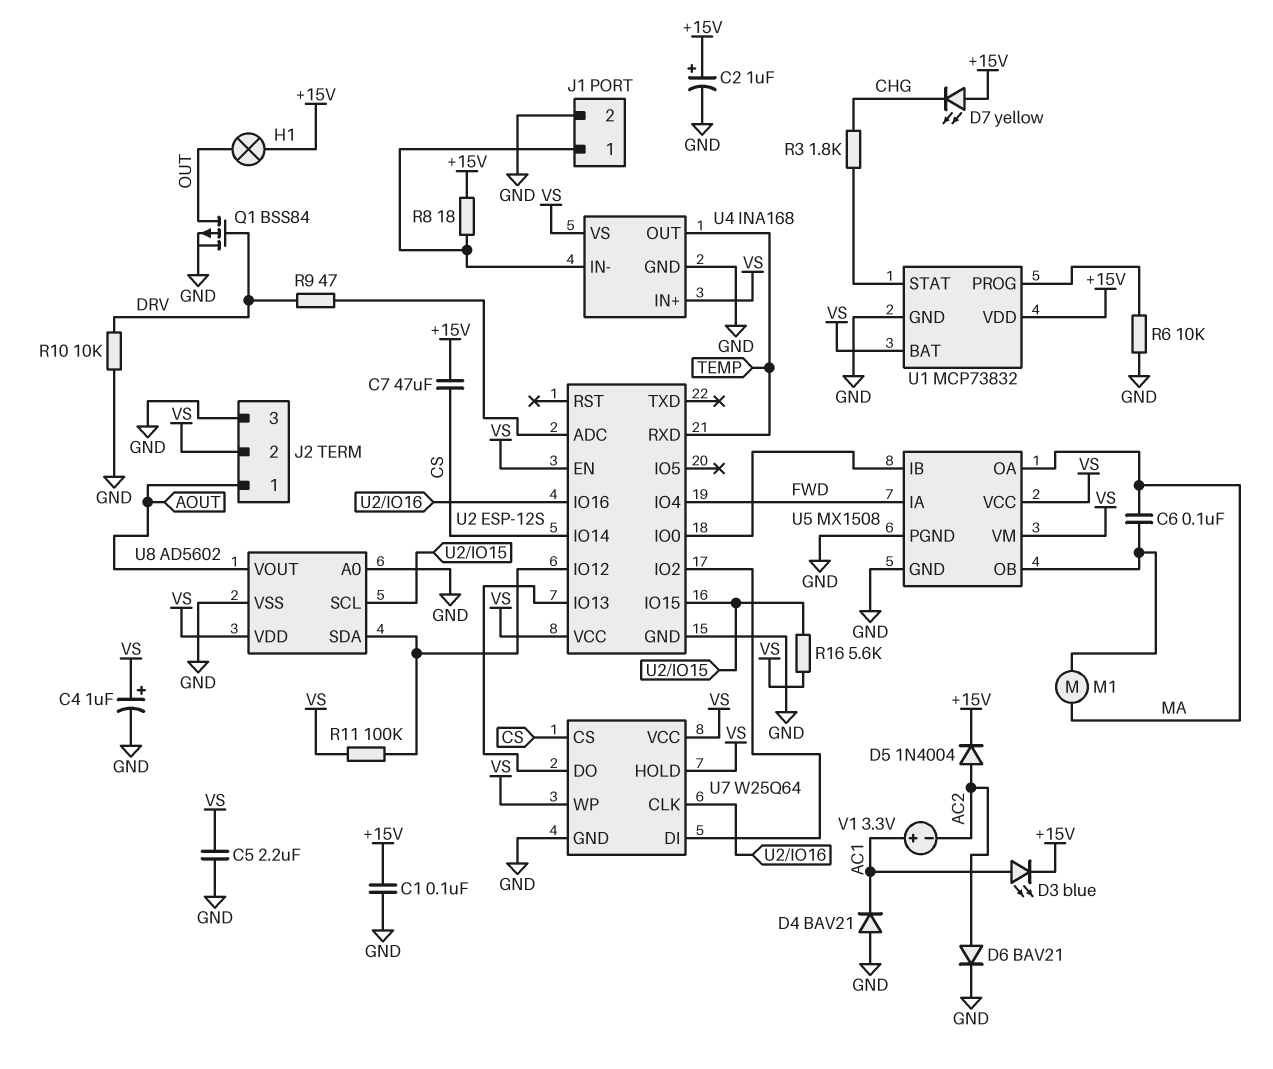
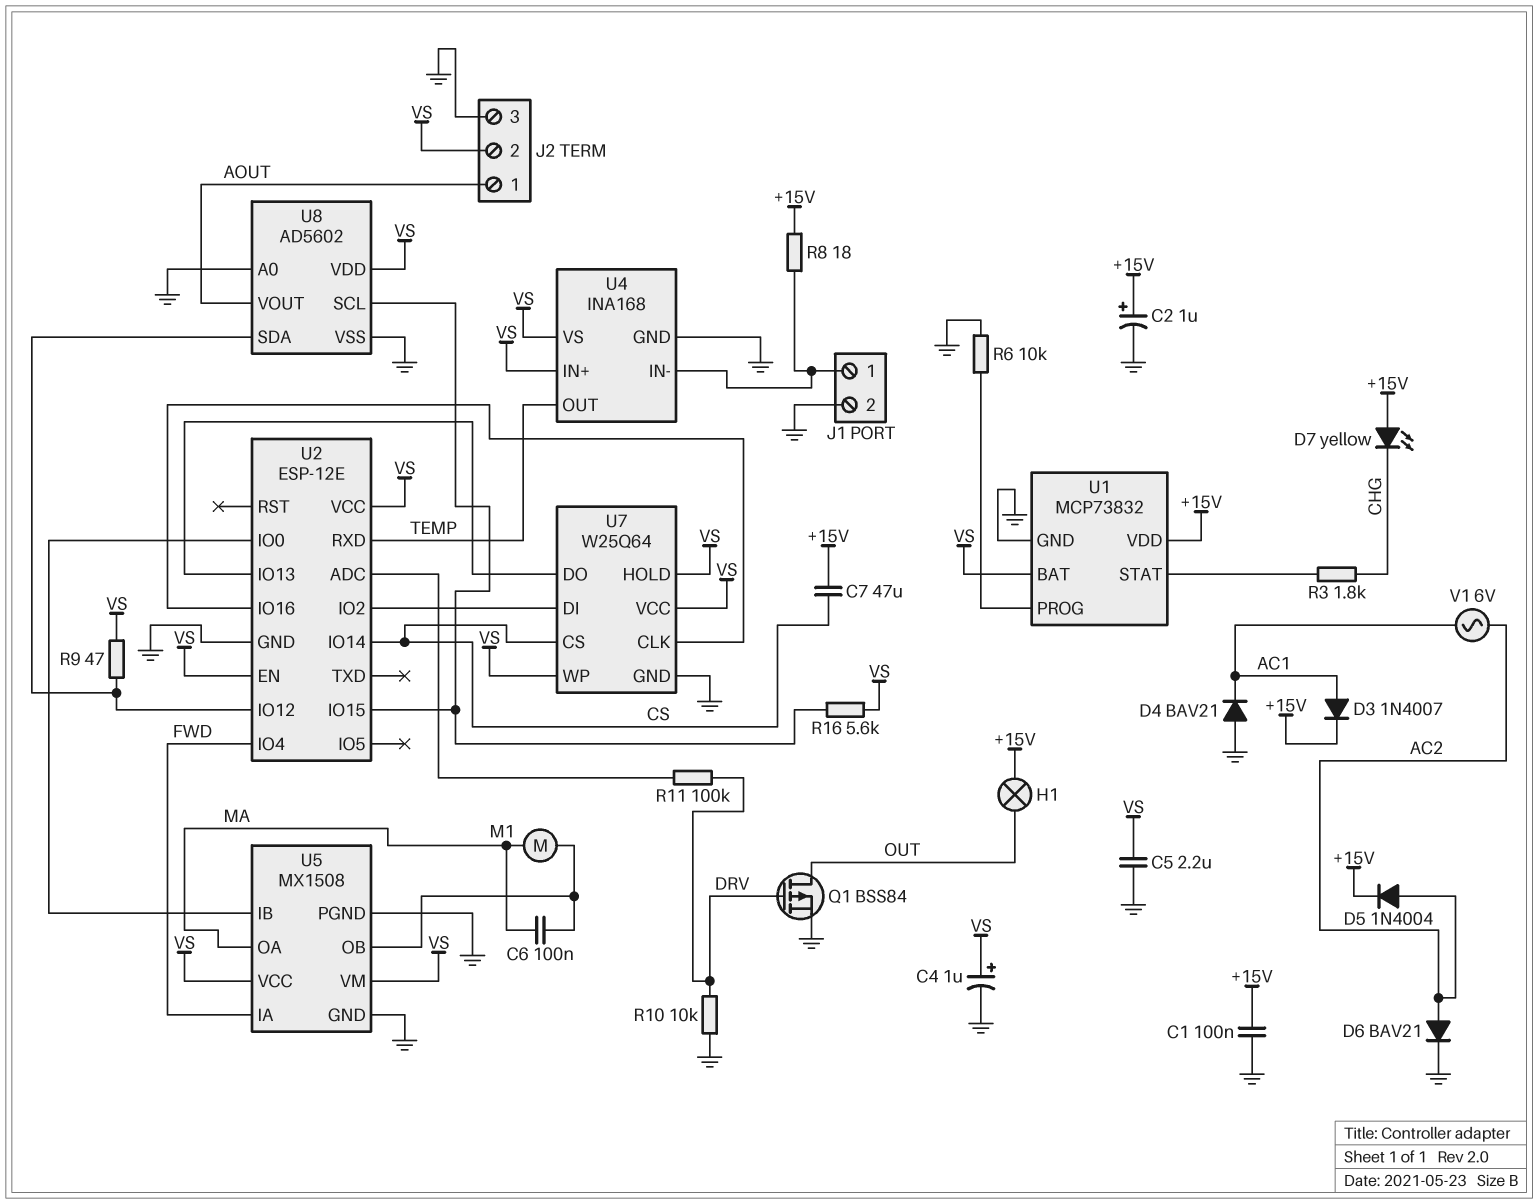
D3: LED blue (A AC1, K +15V) -> diode 1N4007 (A AC1, K +15V)
R9: 47 (DRV, U2/ADC) -> 47 (U2/IO12, VS)
R11: 100k (U2/IO12, VS) -> 100k (DRV, U2/ADC)
U2: ESP-12S -> ESP-12E
V1: 3.3V (plus AC1, minus AC2) -> AC 6V (AC1, AC2)

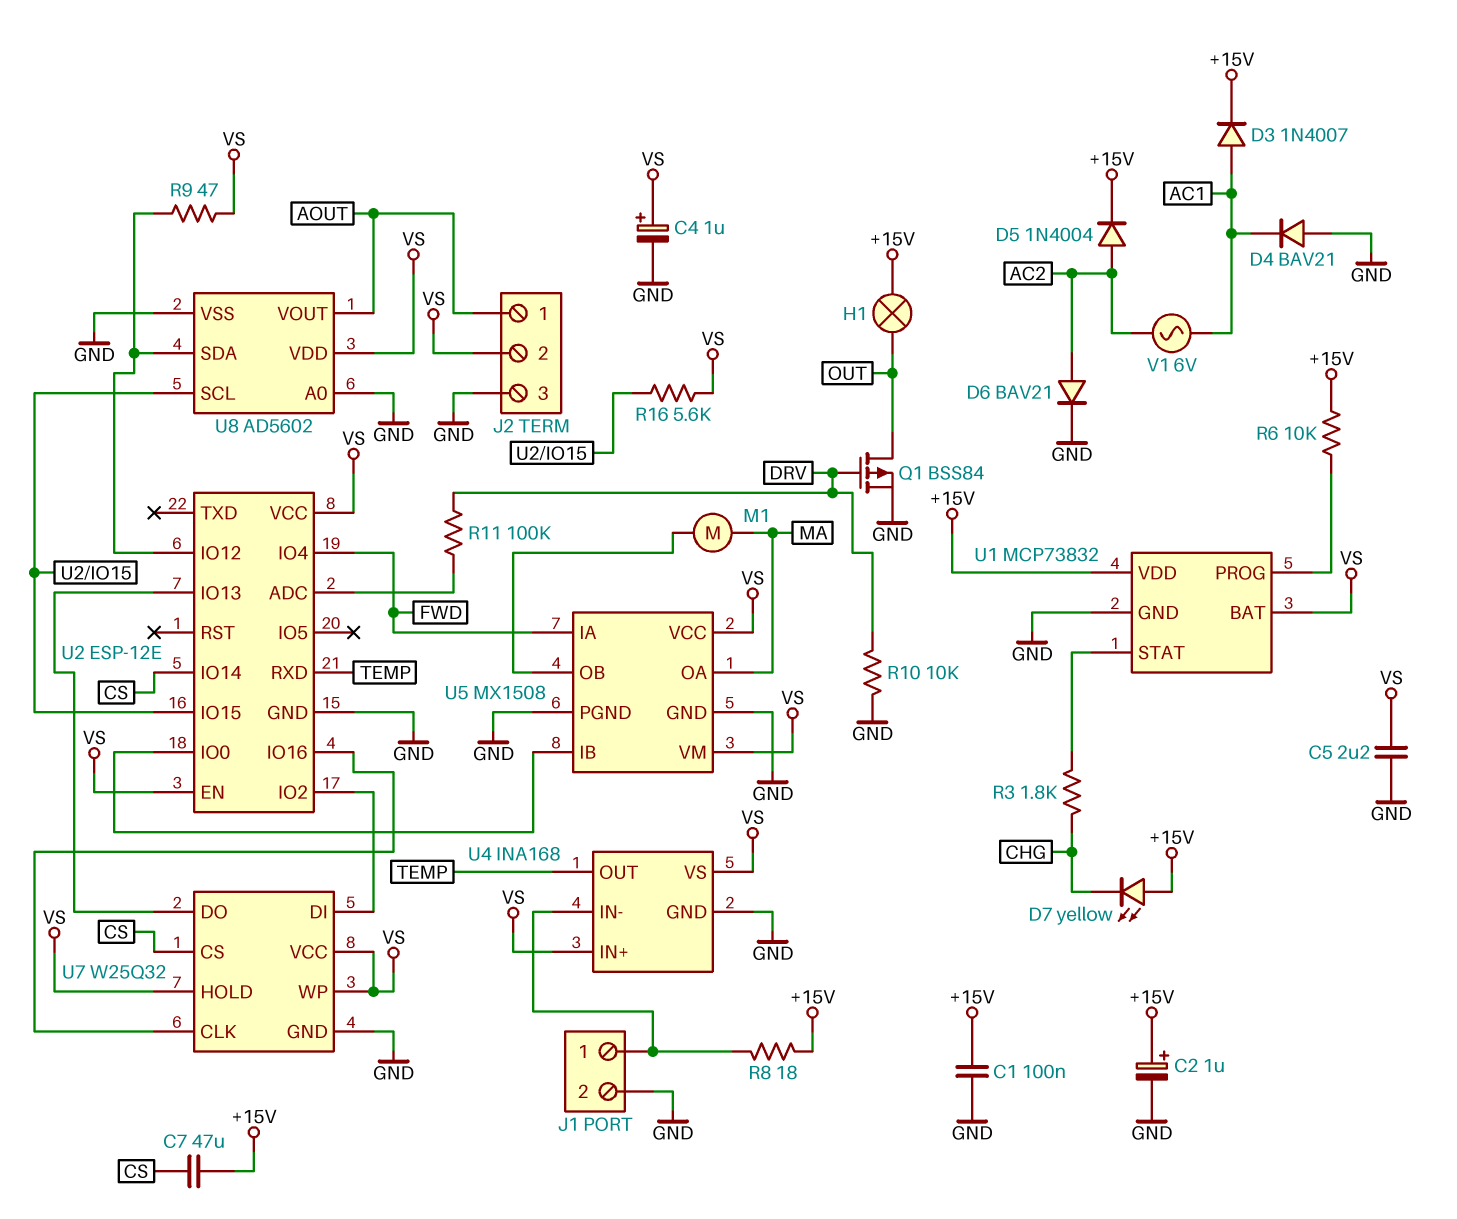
C6: 100nF (MA, U5/OB) -> none
R6: 10k (GND, U1/PROG) -> 10k (+15V, U1/PROG)
U7: W25Q64 -> W25Q32

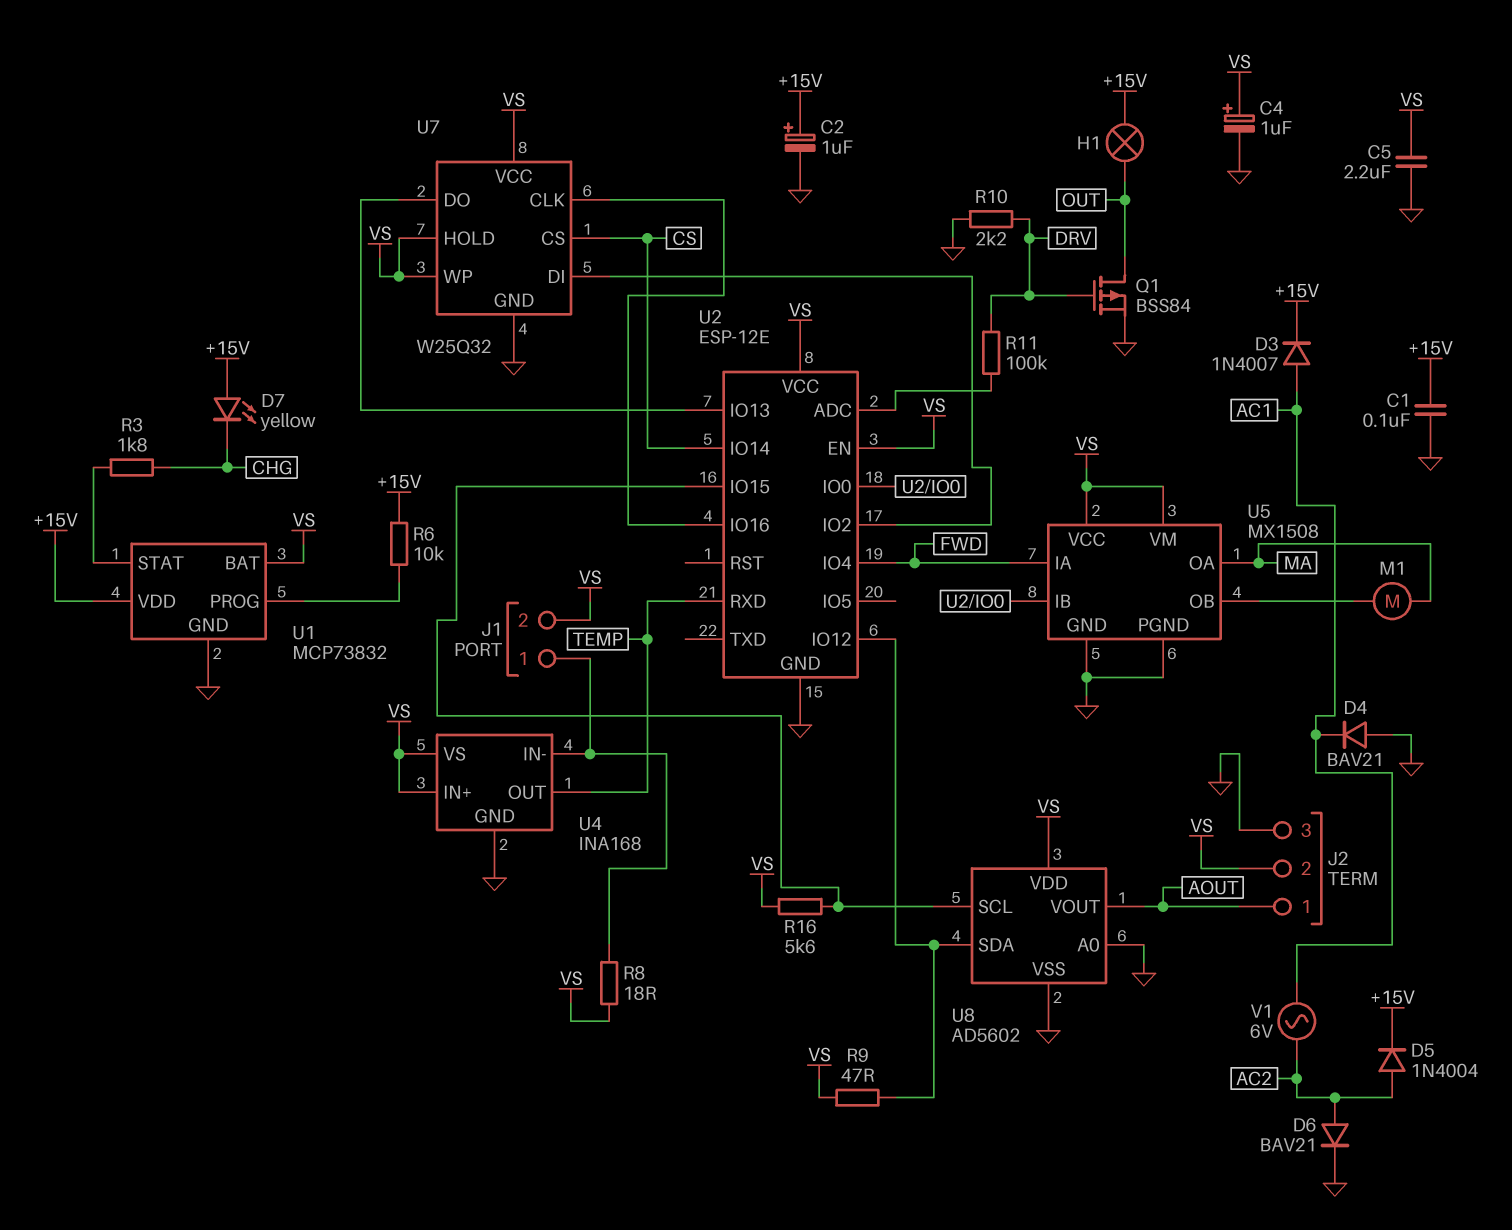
C7: 47uF (+15V, CS) -> none
J1 pin 2: GND -> VS
R8: 18 (+15V, J1/1) -> 18 (J1/1, VS)
R10: 10k (DRV, GND) -> 2.2k (DRV, GND)

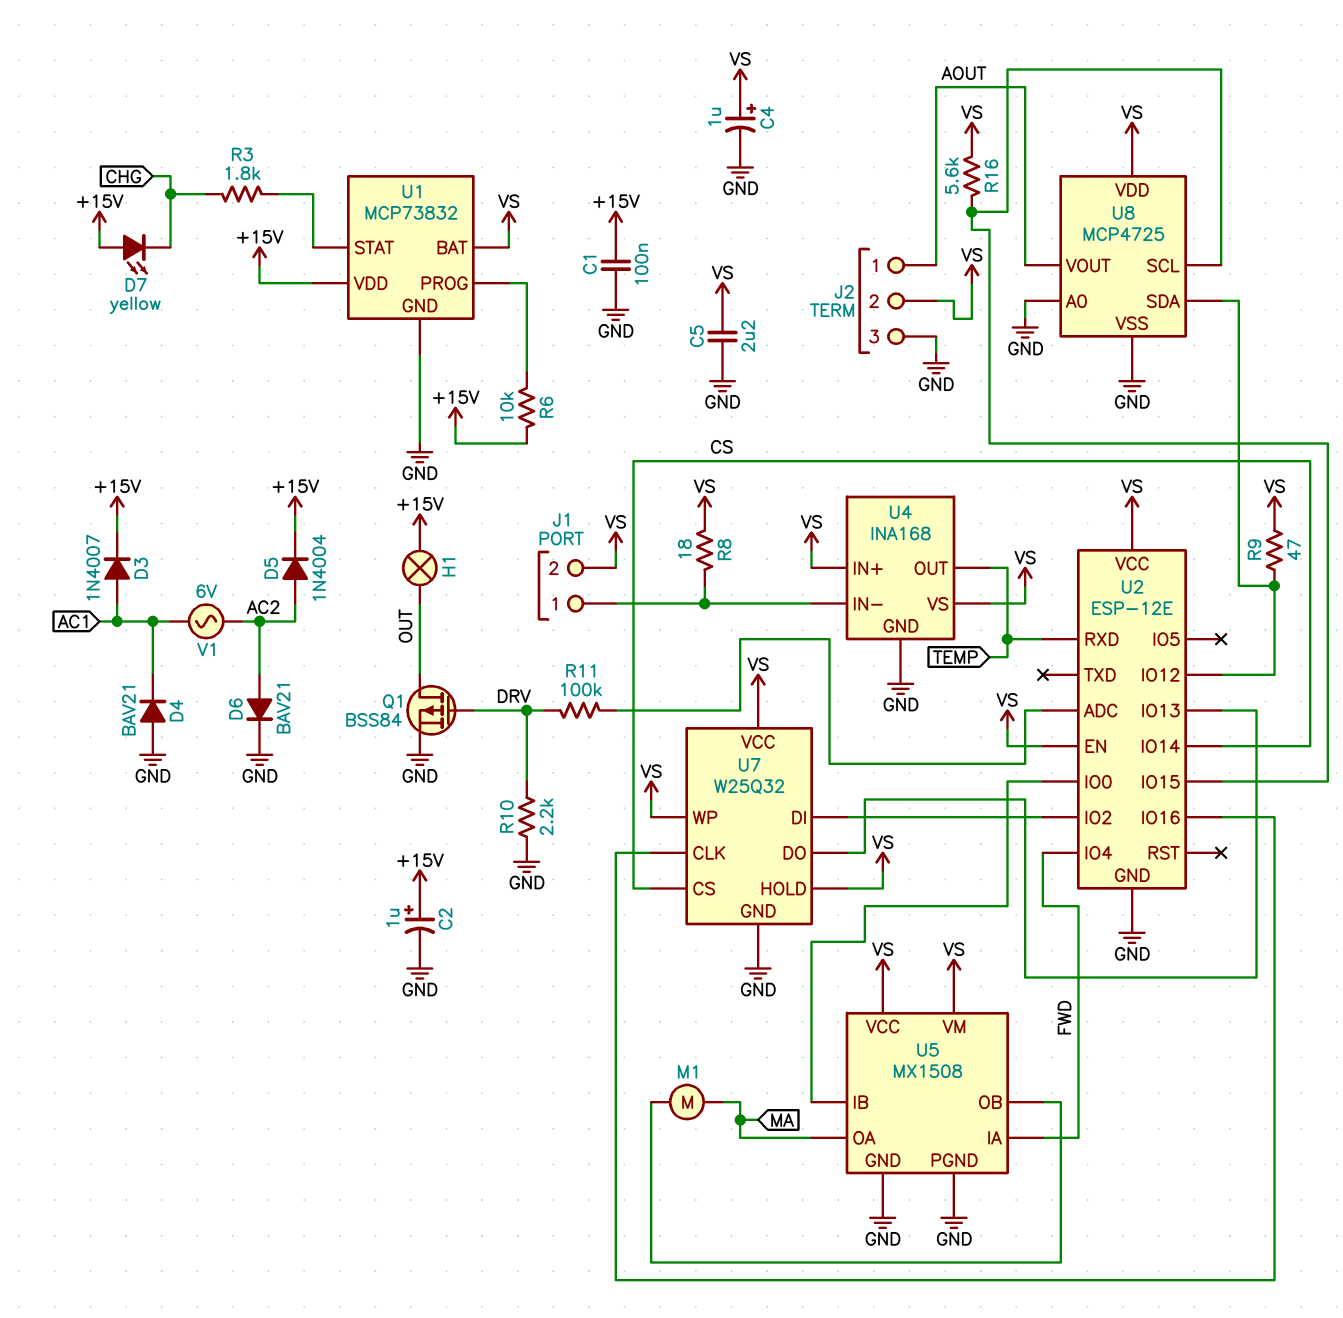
U8: AD5602 -> MCP4725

## WORK TO BE COMPLETED
Print the entire listing precisely as written, omitting the images it holds.

## SOLUTION TO THIS PROBLEM
D3: LED blue (A AC1, K +15V) -> diode 1N4007 (A AC1, K +15V)
R9: 47 (DRV, U2/ADC) -> 47 (U2/IO12, VS)
R11: 100k (U2/IO12, VS) -> 100k (DRV, U2/ADC)
U2: ESP-12S -> ESP-12E
V1: 3.3V (plus AC1, minus AC2) -> AC 6V (AC1, AC2)

C6: 100nF (MA, U5/OB) -> none
R6: 10k (GND, U1/PROG) -> 10k (+15V, U1/PROG)
U7: W25Q64 -> W25Q32

C7: 47uF (+15V, CS) -> none
J1 pin 2: GND -> VS
R8: 18 (+15V, J1/1) -> 18 (J1/1, VS)
R10: 10k (DRV, GND) -> 2.2k (DRV, GND)

U8: AD5602 -> MCP4725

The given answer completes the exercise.